(WHAT THE TASK ASKS): Search the listing below for the word "brick" and copy each line that holds it.

(THE RECORDS):
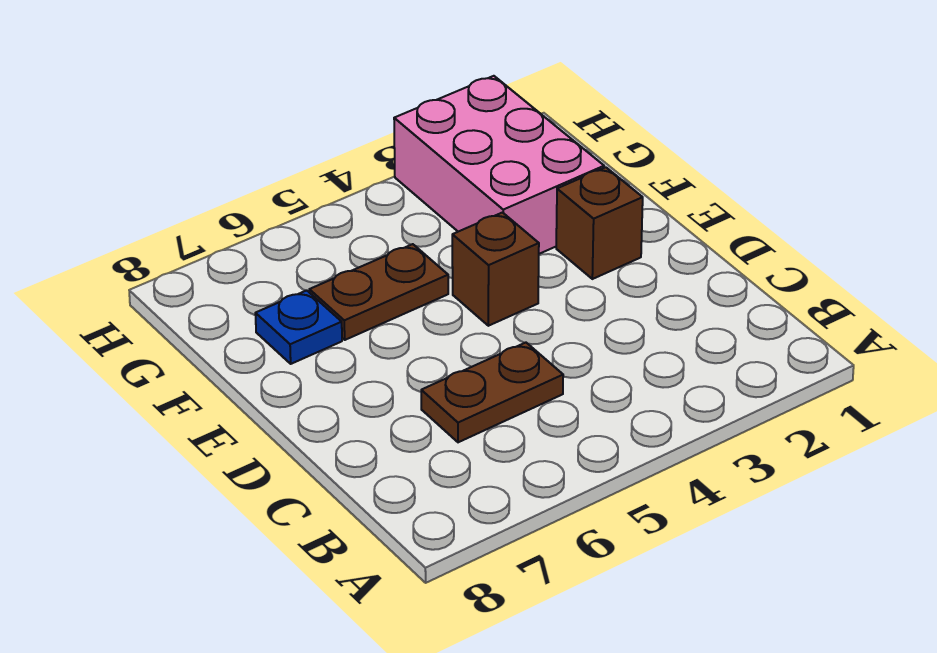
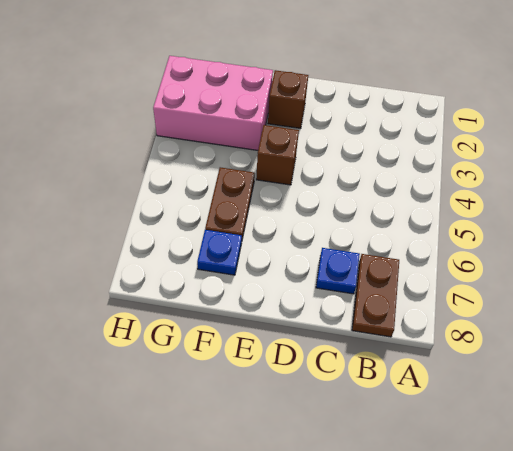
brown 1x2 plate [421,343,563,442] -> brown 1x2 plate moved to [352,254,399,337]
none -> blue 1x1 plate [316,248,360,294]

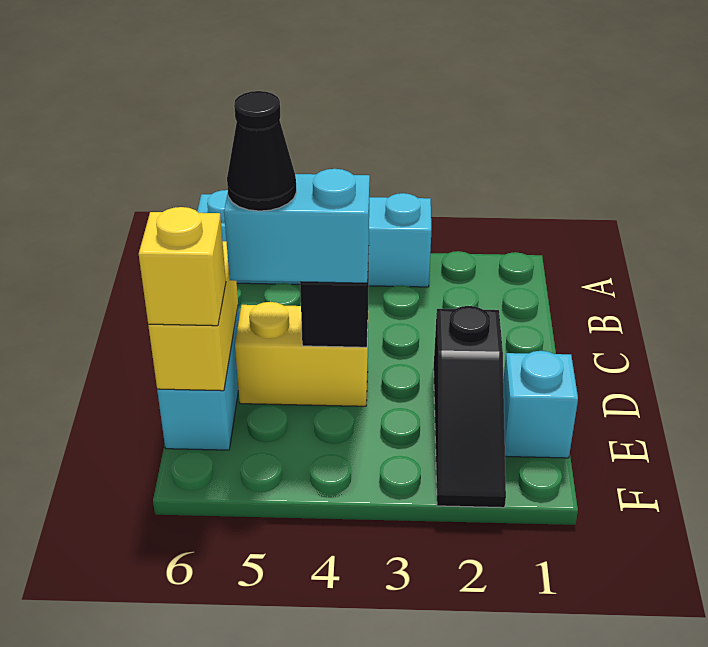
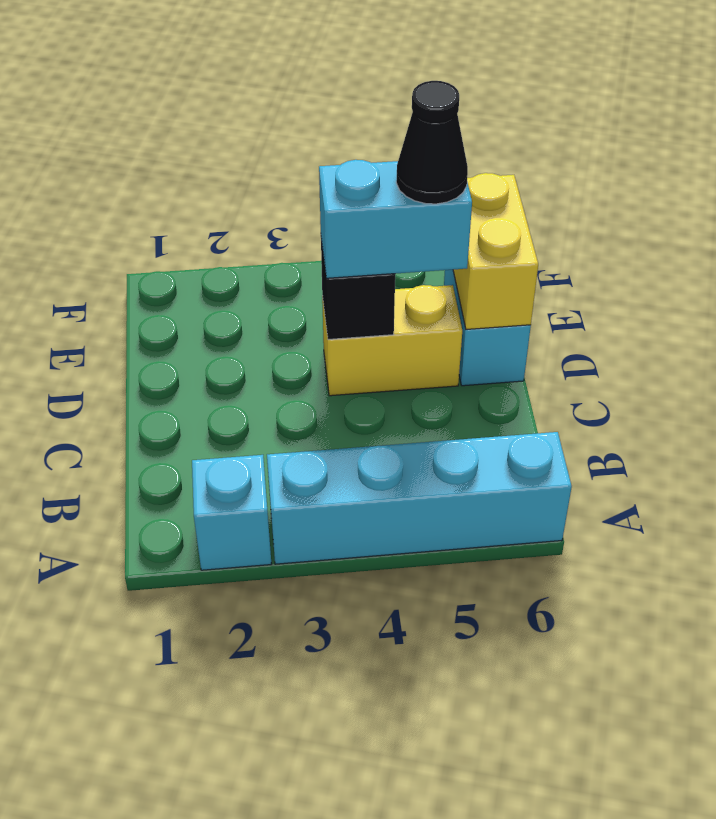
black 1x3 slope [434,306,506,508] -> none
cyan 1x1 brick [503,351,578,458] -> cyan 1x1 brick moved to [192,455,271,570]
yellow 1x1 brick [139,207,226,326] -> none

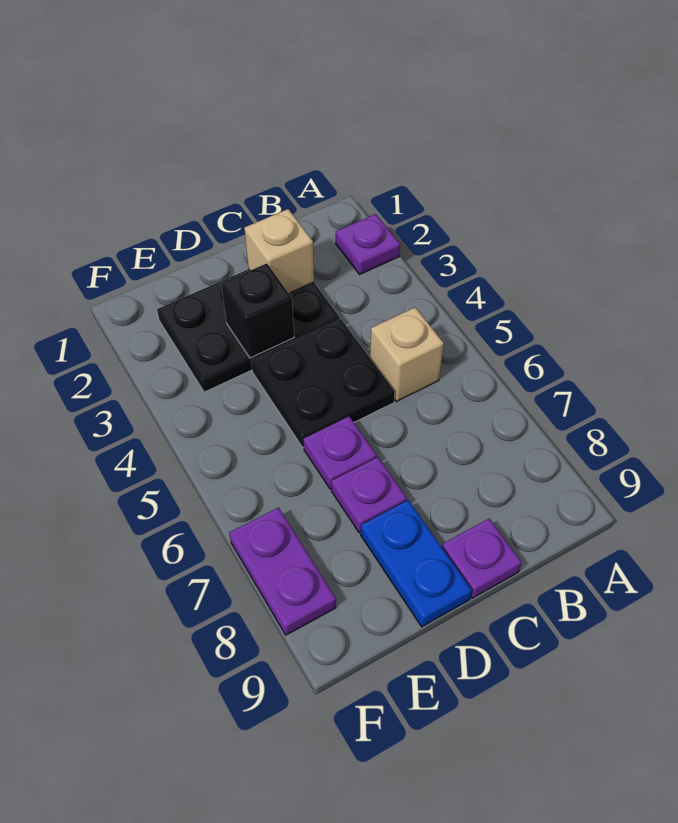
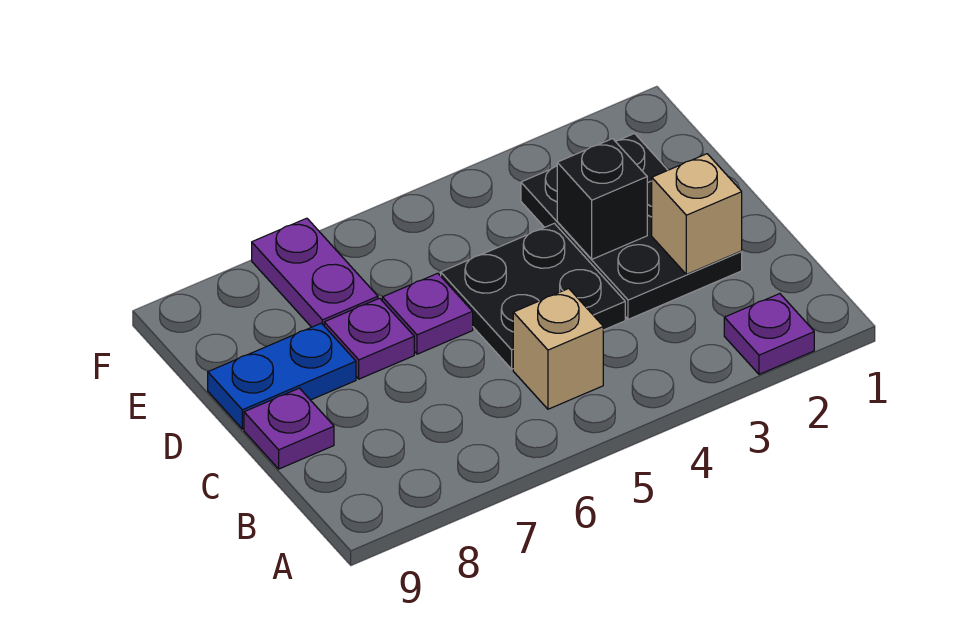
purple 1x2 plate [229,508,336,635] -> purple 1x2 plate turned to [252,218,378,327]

--

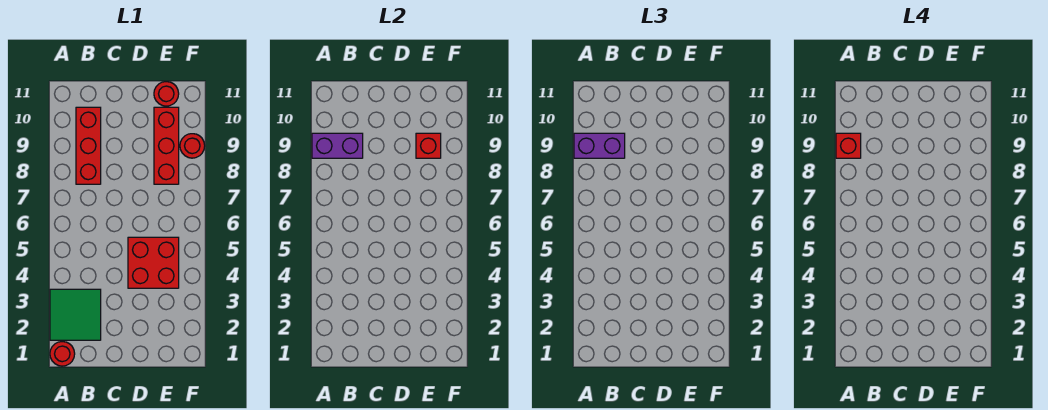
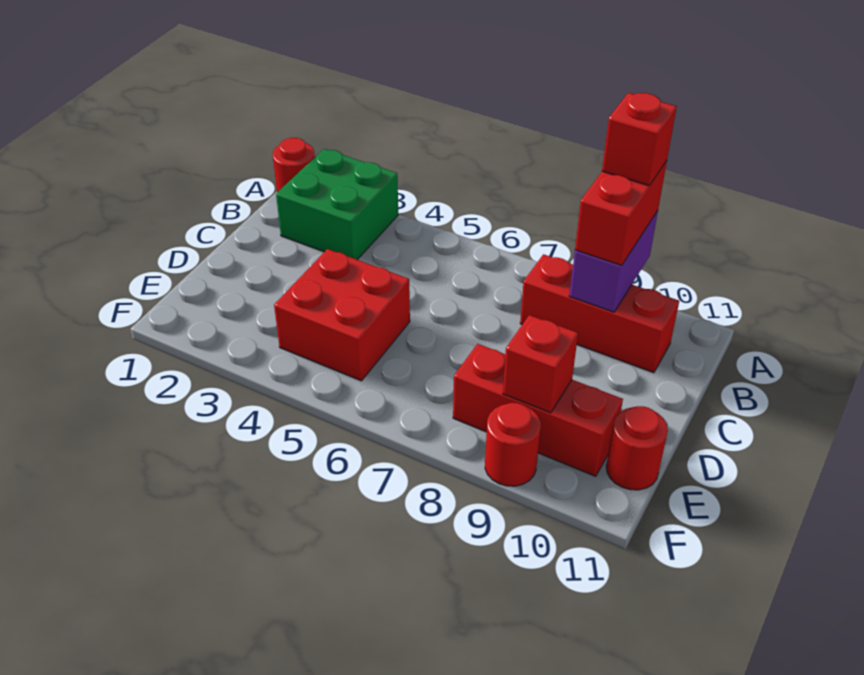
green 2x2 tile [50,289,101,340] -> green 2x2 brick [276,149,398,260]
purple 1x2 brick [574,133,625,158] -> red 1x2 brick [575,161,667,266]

--

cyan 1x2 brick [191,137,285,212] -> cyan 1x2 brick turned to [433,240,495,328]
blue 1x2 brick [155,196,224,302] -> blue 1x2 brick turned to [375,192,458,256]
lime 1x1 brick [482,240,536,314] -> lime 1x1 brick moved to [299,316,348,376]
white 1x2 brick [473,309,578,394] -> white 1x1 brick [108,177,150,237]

(EXPECTED ANSWER):
cyan 1x1 brick [503,351,578,458] -> cyan 1x1 brick moved to [192,455,271,570]
yellow 1x1 brick [139,207,226,326] -> none
green 2x2 tile [50,289,101,340] -> green 2x2 brick [276,149,398,260]
purple 1x2 brick [574,133,625,158] -> red 1x2 brick [575,161,667,266]
cyan 1x2 brick [191,137,285,212] -> cyan 1x2 brick turned to [433,240,495,328]
blue 1x2 brick [155,196,224,302] -> blue 1x2 brick turned to [375,192,458,256]
lime 1x1 brick [482,240,536,314] -> lime 1x1 brick moved to [299,316,348,376]
white 1x2 brick [473,309,578,394] -> white 1x1 brick [108,177,150,237]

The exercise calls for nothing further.